Task brief — The answer should be an exact copy of the lines from the one with "(331, 351) = (397, 299): none -> blue shoe" through the end of the listing below, with no other lines.

Record set —
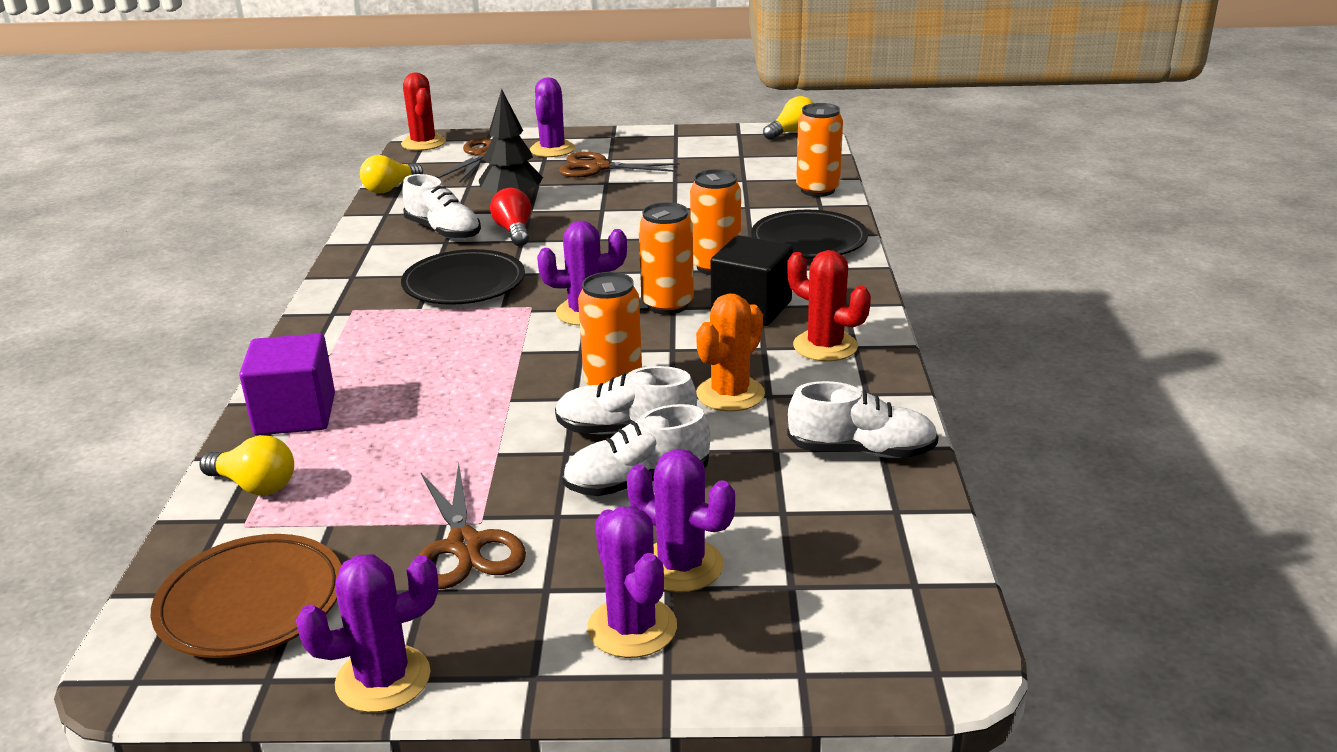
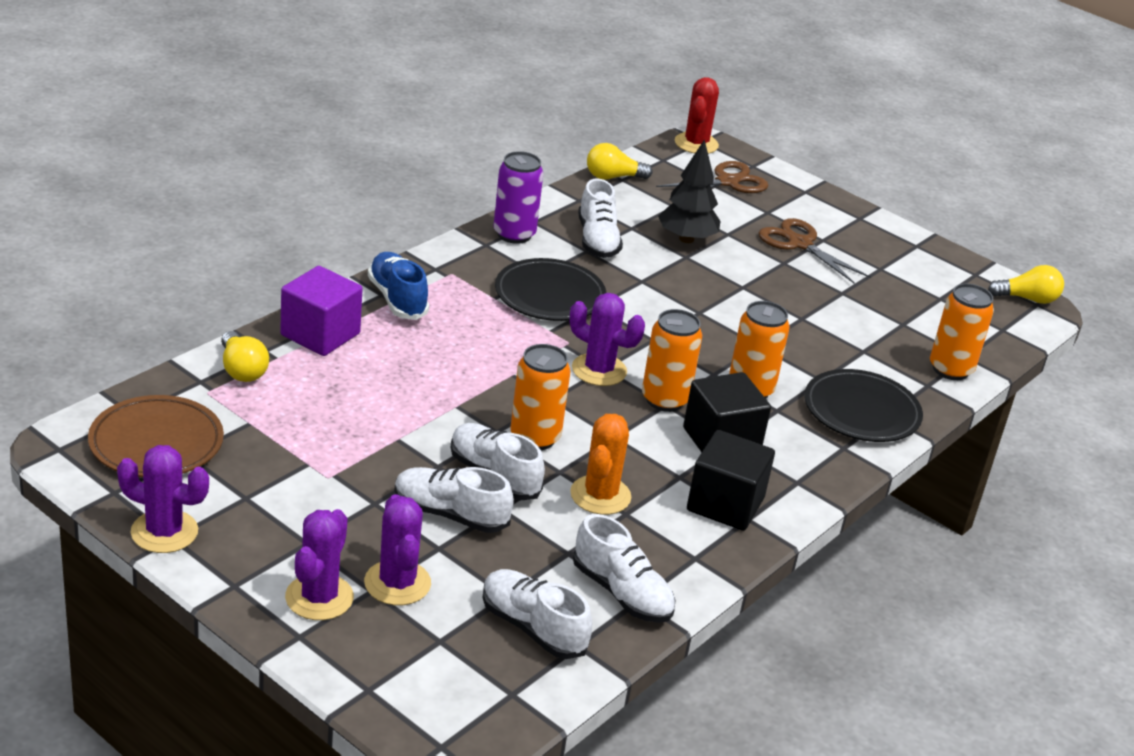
camera: 35 degrees right, 5 degrees up
(331, 351) = (397, 299): none -> blue shoe
(366, 259) = (514, 234): none -> purple can
(465, 545) = (300, 486): brown scissors -> none
(514, 231) = (647, 269): red light bulb -> none
(552, 149) = (789, 205): purple cactus -> none
(730, 394) = (600, 495): orange cactus -> orange cactus turned 60 degrees counterclockwise
(825, 346) = (725, 504): red cactus -> black cube
(844, 522) = (533, 628): none -> white shoe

Task solution —
(331, 351) = (397, 299): none -> blue shoe
(366, 259) = (514, 234): none -> purple can
(465, 545) = (300, 486): brown scissors -> none
(514, 231) = (647, 269): red light bulb -> none
(552, 149) = (789, 205): purple cactus -> none
(730, 394) = (600, 495): orange cactus -> orange cactus turned 60 degrees counterclockwise
(825, 346) = (725, 504): red cactus -> black cube
(844, 522) = (533, 628): none -> white shoe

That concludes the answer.